EXERCISE GOAL:
For this task, copy all of the data below exactly and skip the pictures.

════

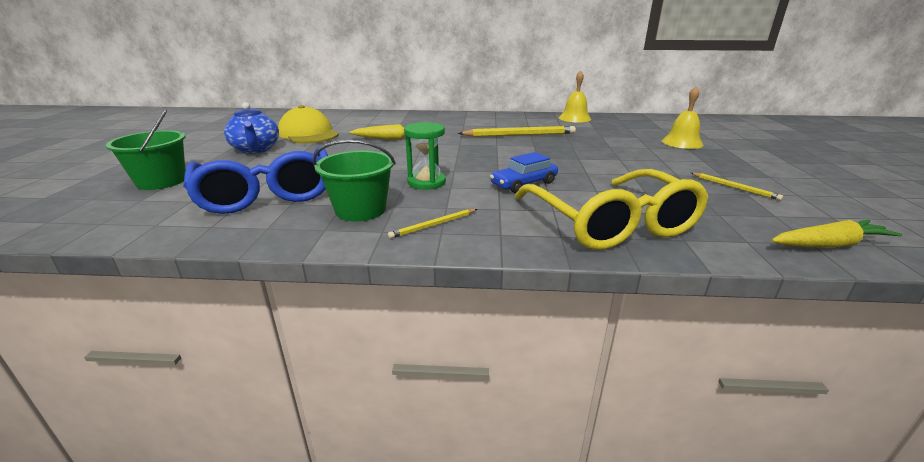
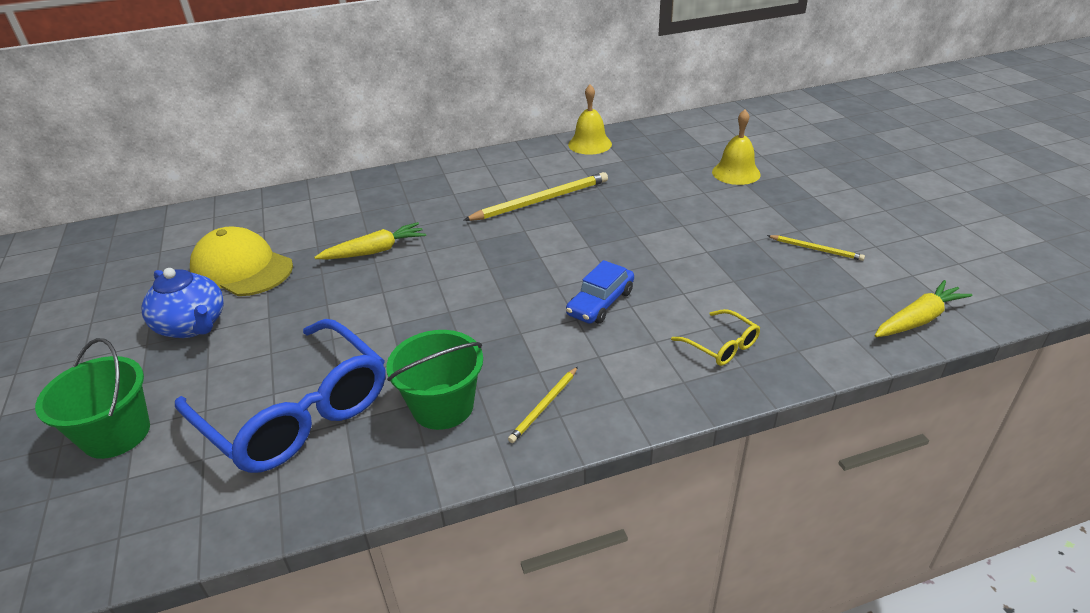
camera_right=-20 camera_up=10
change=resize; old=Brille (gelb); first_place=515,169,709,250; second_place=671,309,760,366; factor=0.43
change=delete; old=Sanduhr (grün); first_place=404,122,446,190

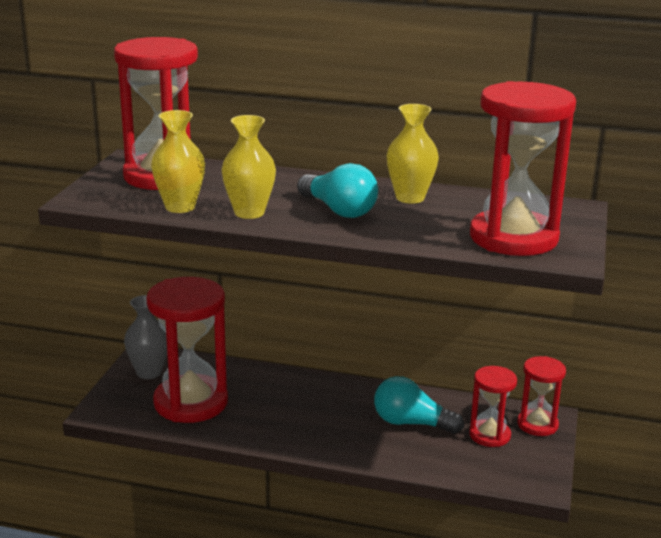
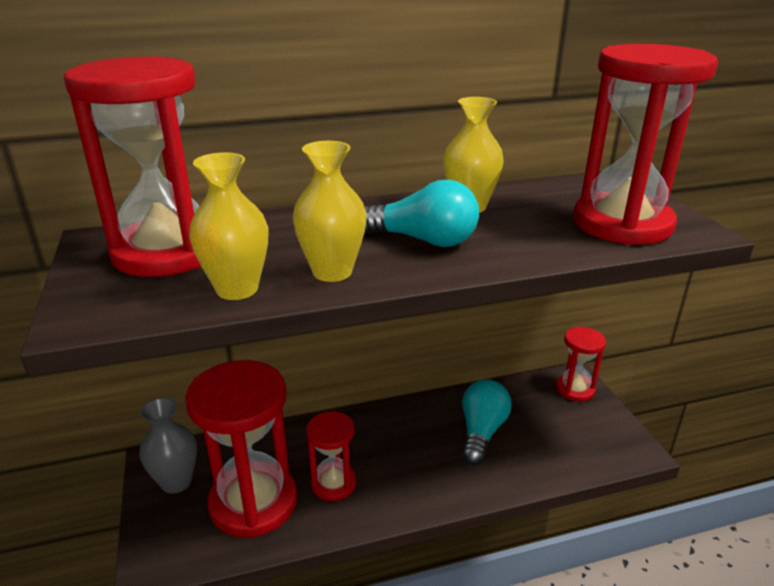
camera_right=-30 camera_up=5
change=move; old=Sanduhr (rot); first_place=469,366,517,447; second_place=306,411,356,501
change=rotate; old=Glühbirne (türkis); first_place=374,376,464,434; second_place=462,379,512,465; degrees=120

════

FINAL ANSWER:
camera_right=-20 camera_up=10
change=resize; old=Brille (gelb); first_place=515,169,709,250; second_place=671,309,760,366; factor=0.43
change=delete; old=Sanduhr (grün); first_place=404,122,446,190

camera_right=-30 camera_up=5
change=move; old=Sanduhr (rot); first_place=469,366,517,447; second_place=306,411,356,501
change=rotate; old=Glühbirne (türkis); first_place=374,376,464,434; second_place=462,379,512,465; degrees=120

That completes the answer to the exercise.